[Before-and-after change records]
# # # #
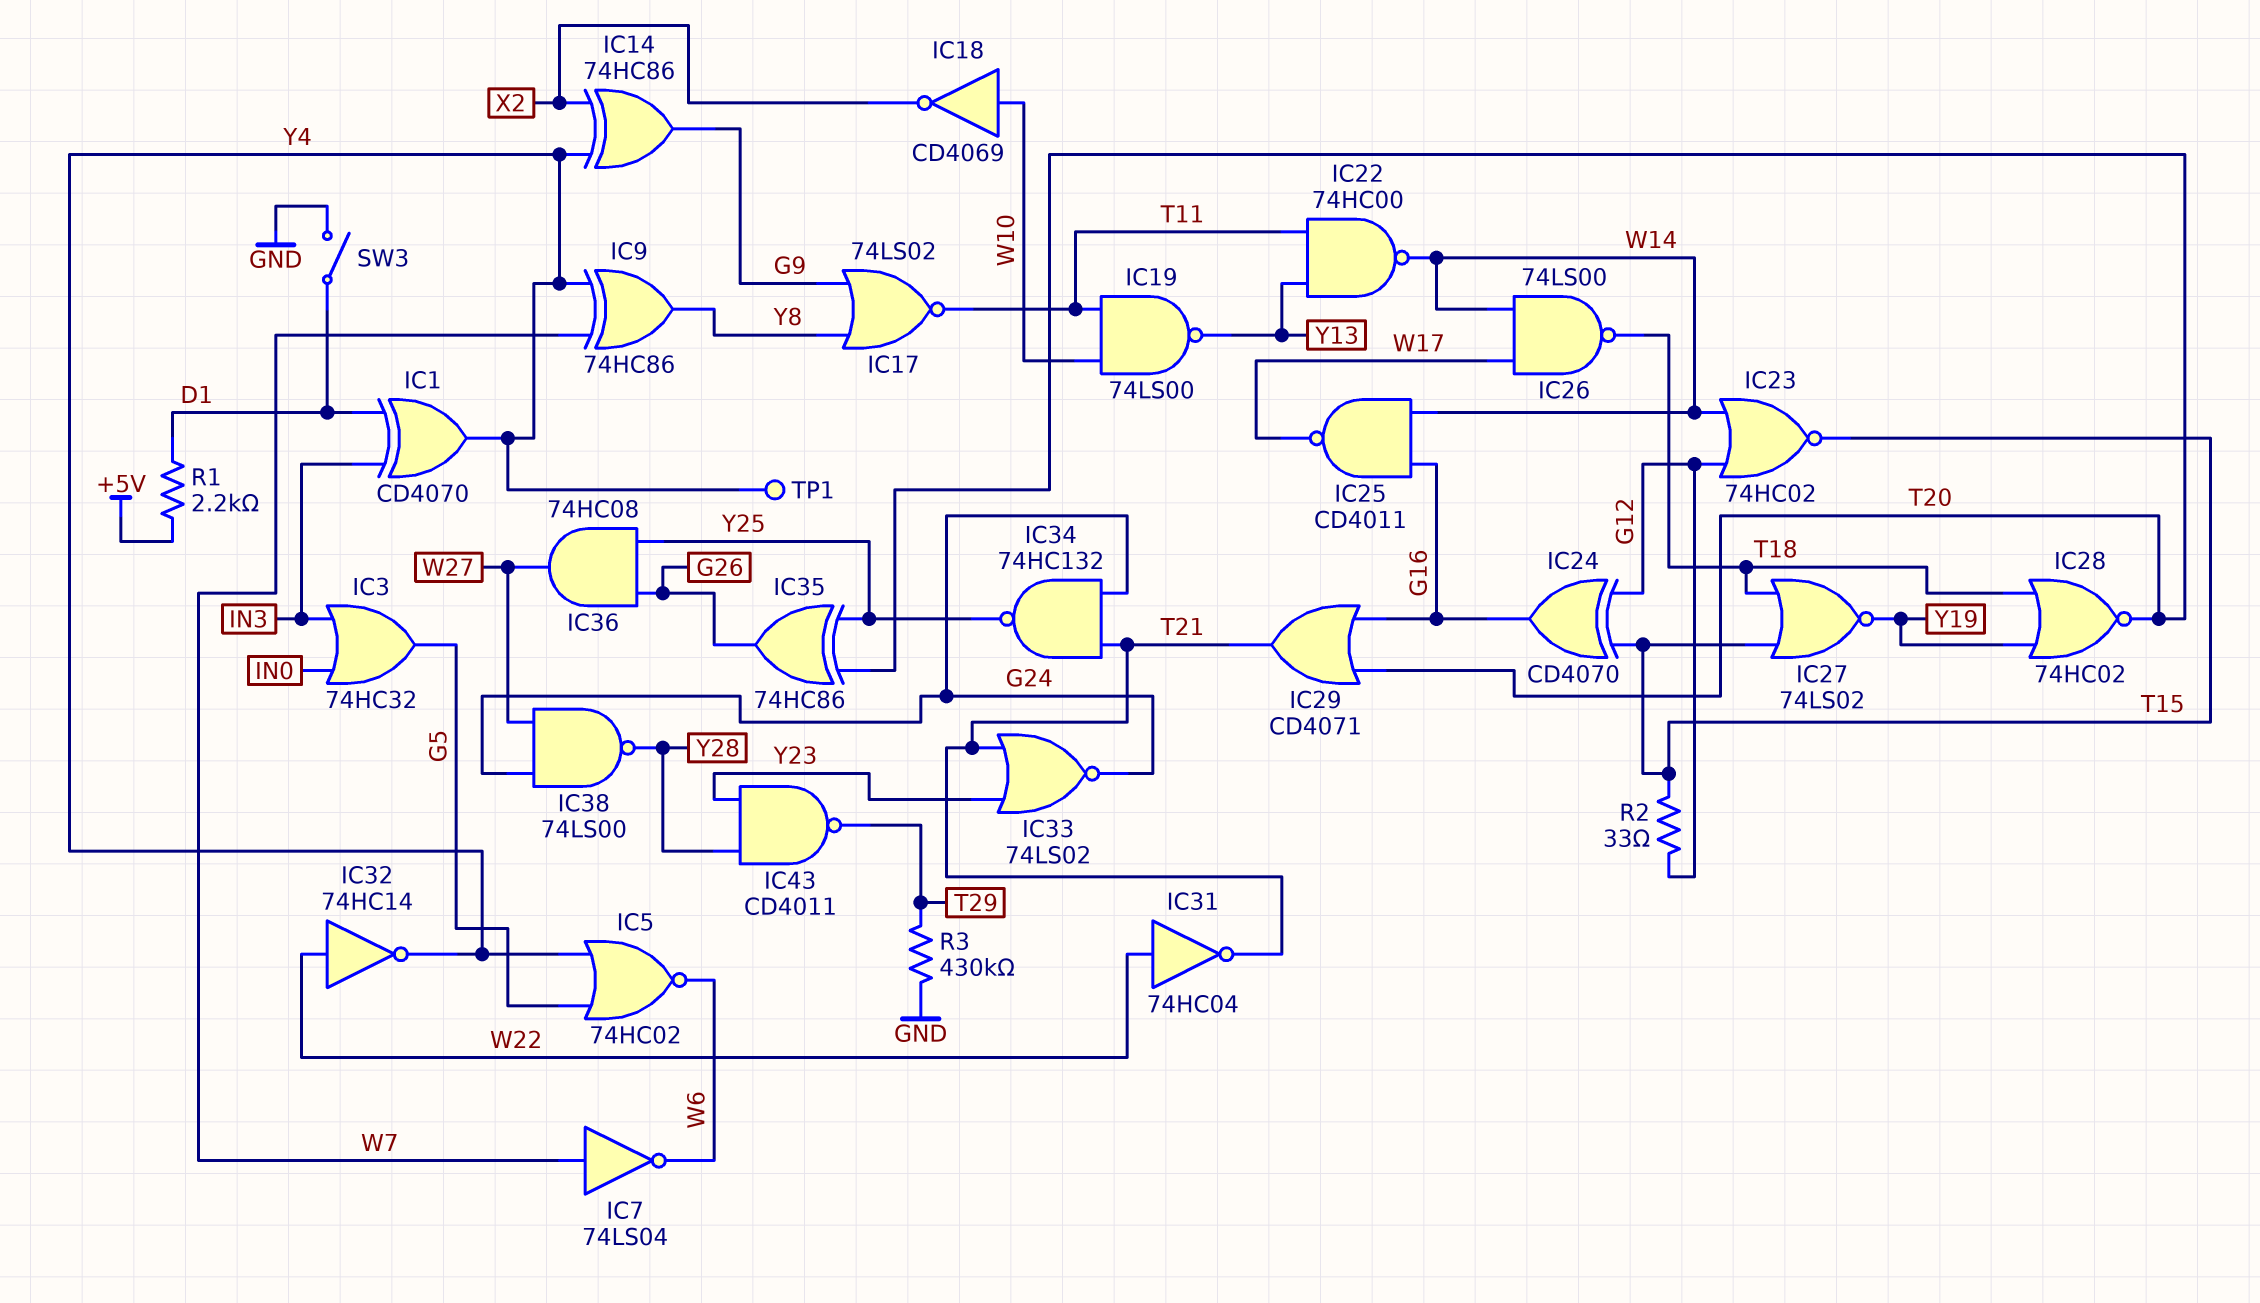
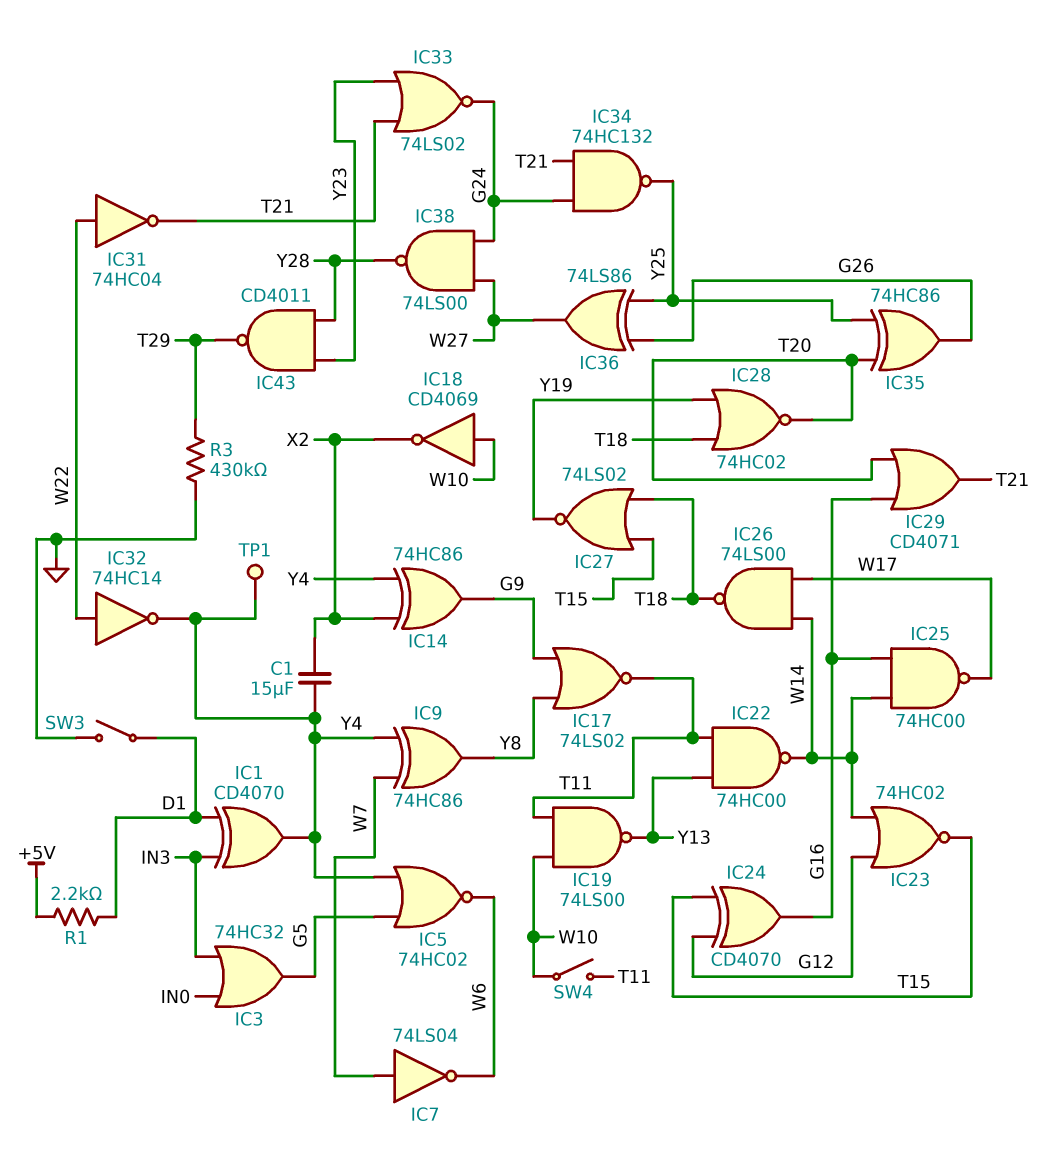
C1: none -> 15uF (X2, Y4)
IC25: NAND CD4011 (in G16, in W14, out W17) -> NAND 74HC00 (in G16, in W14, out W17)
IC36: AND 74HC08 (in G26, in Y25, out W27) -> XOR 74LS86 (in G26, in Y25, out W27)
R2: 33 (G12, T15) -> none
SW4: none -> switch (T11, W10)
# # # #
Give the records again without a single change, and exclude the pictures.

C1: none -> 15uF (X2, Y4)
IC25: NAND CD4011 (in G16, in W14, out W17) -> NAND 74HC00 (in G16, in W14, out W17)
IC36: AND 74HC08 (in G26, in Y25, out W27) -> XOR 74LS86 (in G26, in Y25, out W27)
R2: 33 (G12, T15) -> none
SW4: none -> switch (T11, W10)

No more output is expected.